→ **WHAT TO WORK ON**: Once you find the line containing "colour | red", output it and every line after it to the end of the records, exactly.

GIVEN RECORDS Start Marker

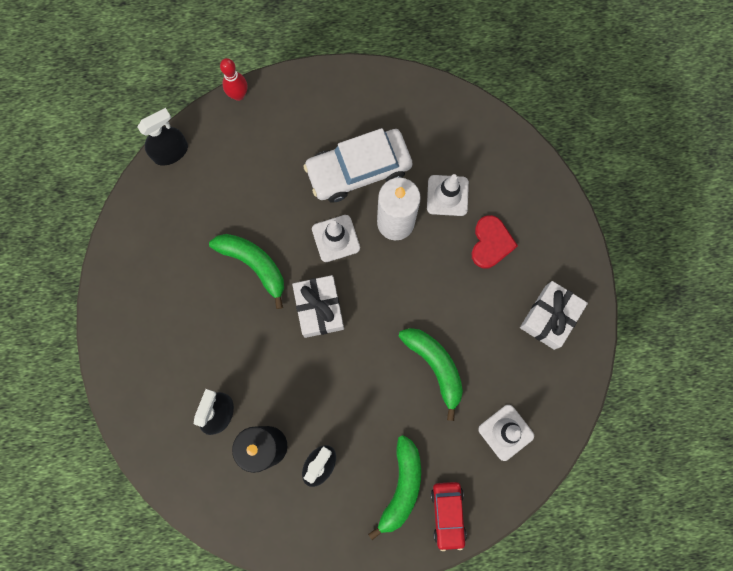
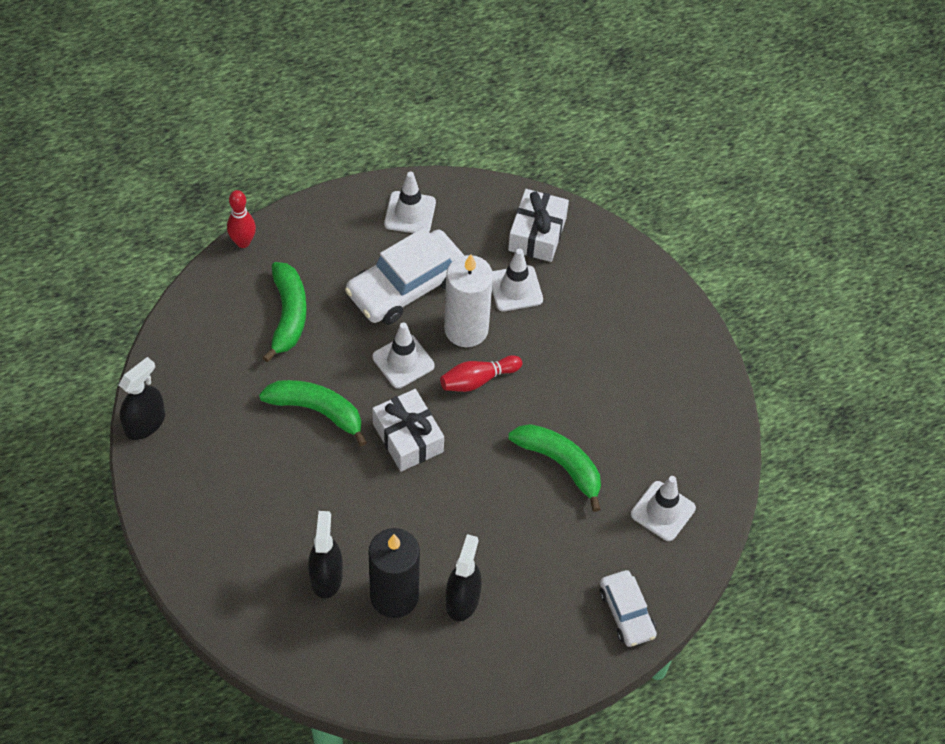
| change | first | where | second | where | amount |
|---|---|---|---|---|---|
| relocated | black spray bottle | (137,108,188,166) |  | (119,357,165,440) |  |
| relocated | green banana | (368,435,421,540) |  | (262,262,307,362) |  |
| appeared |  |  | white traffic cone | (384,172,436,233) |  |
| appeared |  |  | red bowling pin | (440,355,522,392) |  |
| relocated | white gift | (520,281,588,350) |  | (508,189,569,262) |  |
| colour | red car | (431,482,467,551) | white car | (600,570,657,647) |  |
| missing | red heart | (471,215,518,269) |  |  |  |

GIVEN RECORDS End Marker

→ **WRITTEN SOLUTION**:
| colour | red car | (431,482,467,551) | white car | (600,570,657,647) |  |
| missing | red heart | (471,215,518,269) |  |  |  |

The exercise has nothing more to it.